What needs to be done
Return, word for word, every line from the start of the records through the line that contains "purple semicircle: rotated 28", including that line, and leave the pictures out.

· · ·

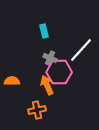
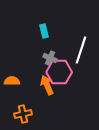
white line: rotated 24 degrees counterclockwise
orange cross: moved 14 px left, 4 px down
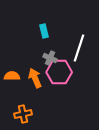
white line: moved 2 px left, 2 px up
orange semicircle: moved 5 px up
orange arrow: moved 12 px left, 7 px up
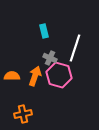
white line: moved 4 px left
pink hexagon: moved 3 px down; rotated 15 degrees clockwise
orange arrow: moved 2 px up; rotated 42 degrees clockwise
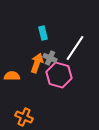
cyan rectangle: moved 1 px left, 2 px down
white line: rotated 16 degrees clockwise
orange arrow: moved 2 px right, 13 px up
orange cross: moved 1 px right, 3 px down; rotated 36 degrees clockwise
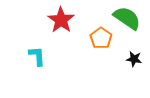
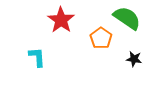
cyan L-shape: moved 1 px down
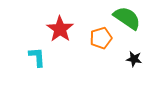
red star: moved 1 px left, 9 px down
orange pentagon: rotated 20 degrees clockwise
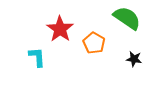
orange pentagon: moved 7 px left, 5 px down; rotated 25 degrees counterclockwise
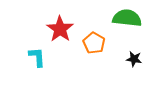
green semicircle: rotated 28 degrees counterclockwise
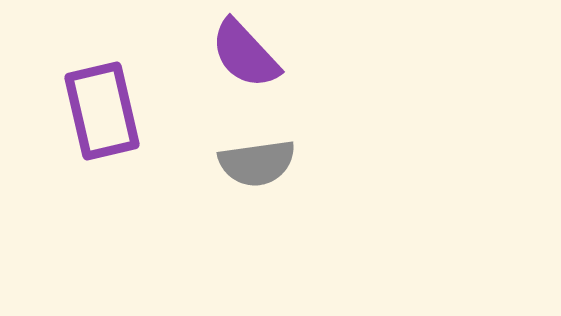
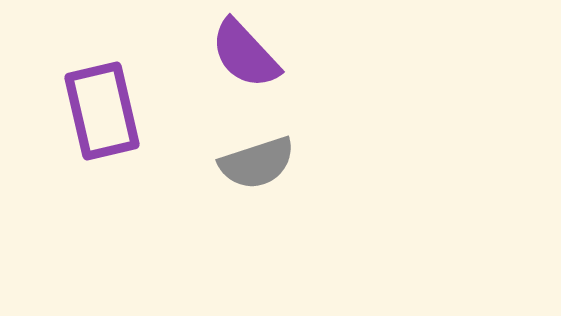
gray semicircle: rotated 10 degrees counterclockwise
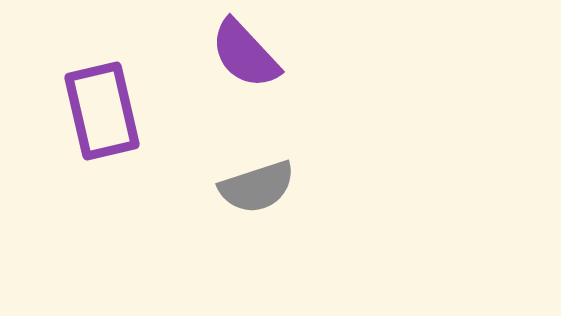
gray semicircle: moved 24 px down
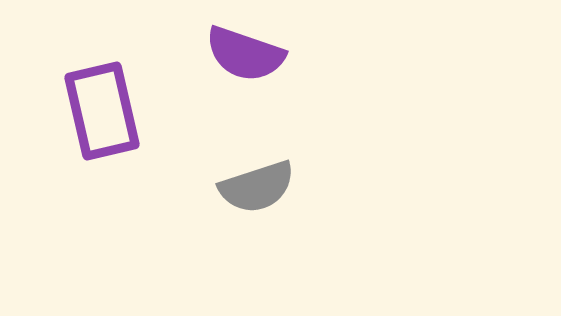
purple semicircle: rotated 28 degrees counterclockwise
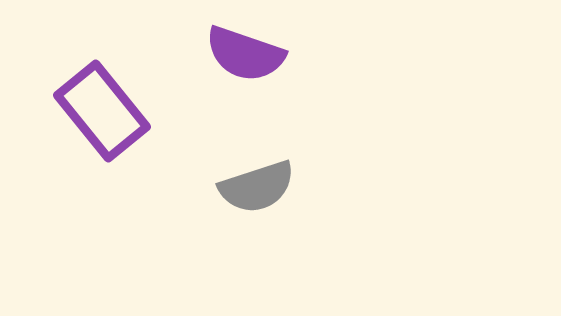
purple rectangle: rotated 26 degrees counterclockwise
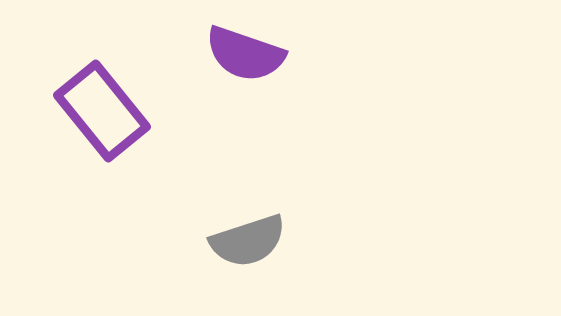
gray semicircle: moved 9 px left, 54 px down
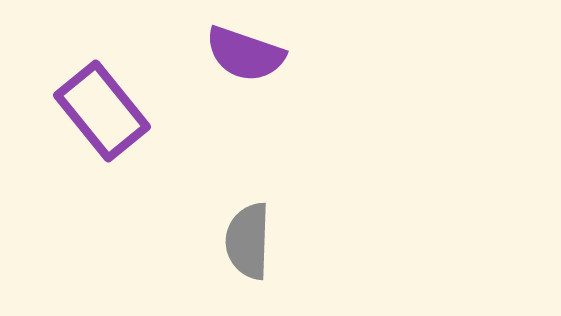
gray semicircle: rotated 110 degrees clockwise
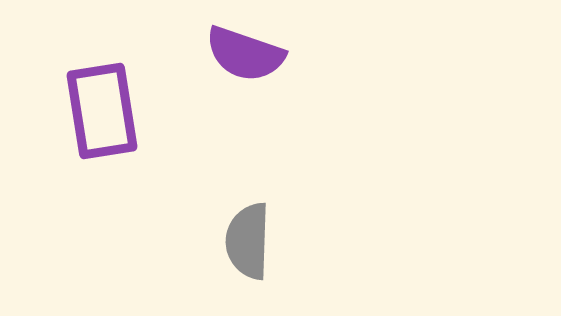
purple rectangle: rotated 30 degrees clockwise
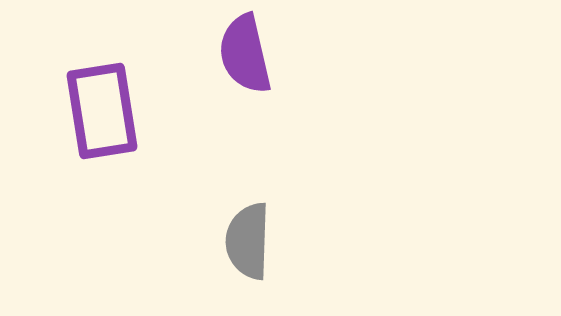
purple semicircle: rotated 58 degrees clockwise
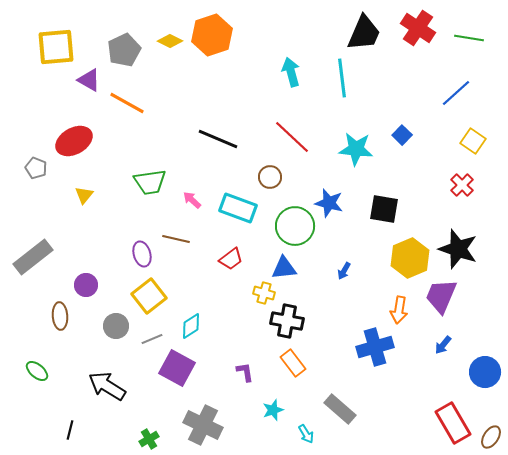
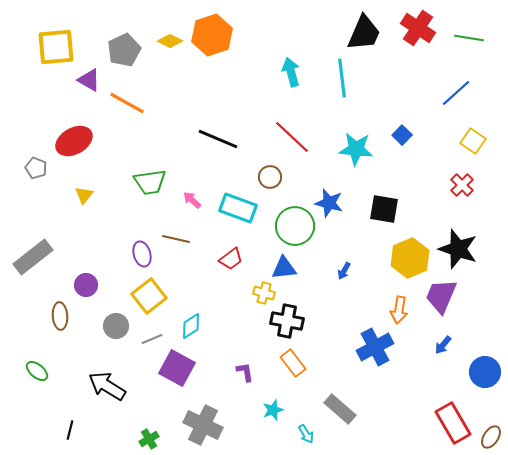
blue cross at (375, 347): rotated 12 degrees counterclockwise
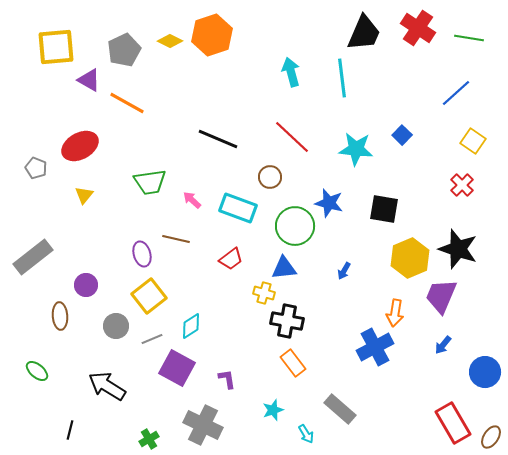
red ellipse at (74, 141): moved 6 px right, 5 px down
orange arrow at (399, 310): moved 4 px left, 3 px down
purple L-shape at (245, 372): moved 18 px left, 7 px down
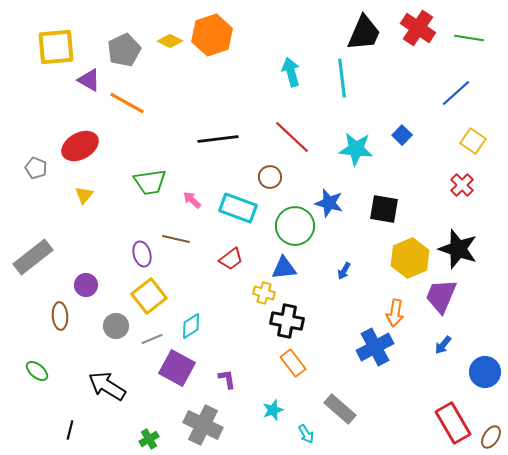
black line at (218, 139): rotated 30 degrees counterclockwise
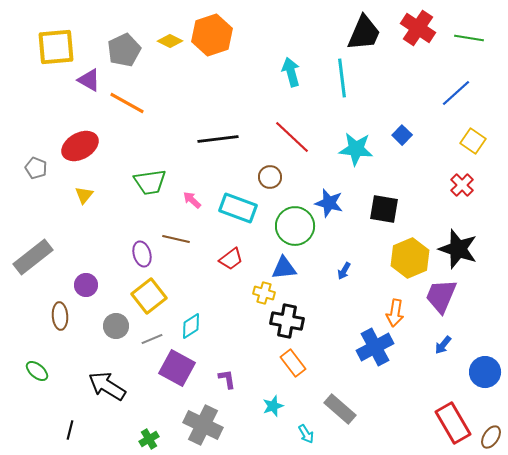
cyan star at (273, 410): moved 4 px up
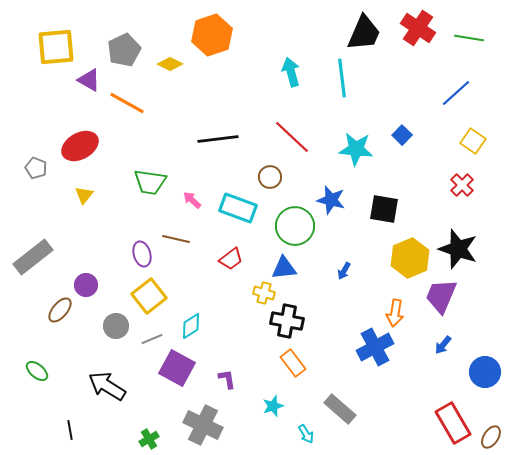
yellow diamond at (170, 41): moved 23 px down
green trapezoid at (150, 182): rotated 16 degrees clockwise
blue star at (329, 203): moved 2 px right, 3 px up
brown ellipse at (60, 316): moved 6 px up; rotated 44 degrees clockwise
black line at (70, 430): rotated 24 degrees counterclockwise
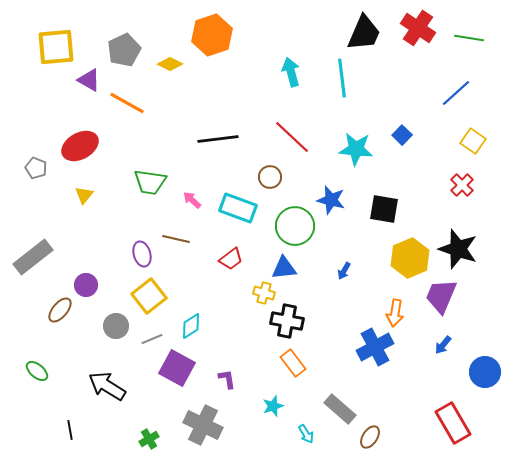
brown ellipse at (491, 437): moved 121 px left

· · ·

Answer below
white line: rotated 24 degrees counterclockwise
orange cross: moved 14 px left, 4 px down
white line: moved 2 px left, 2 px up
orange semicircle: moved 5 px up
orange arrow: moved 12 px left, 7 px up
white line: moved 4 px left
pink hexagon: moved 3 px down; rotated 15 degrees clockwise
orange arrow: moved 2 px up; rotated 42 degrees clockwise
cyan rectangle: moved 1 px left, 2 px down
white line: rotated 16 degrees clockwise
orange arrow: moved 2 px right, 13 px up
orange cross: moved 1 px right, 3 px down; rotated 36 degrees clockwise
cyan L-shape: moved 1 px down
red star: moved 1 px left, 9 px down
orange pentagon: rotated 20 degrees clockwise
orange pentagon: moved 7 px left, 5 px down; rotated 25 degrees counterclockwise
green semicircle: rotated 28 degrees counterclockwise
gray semicircle: rotated 10 degrees counterclockwise
gray semicircle: moved 24 px down
purple semicircle: rotated 28 degrees counterclockwise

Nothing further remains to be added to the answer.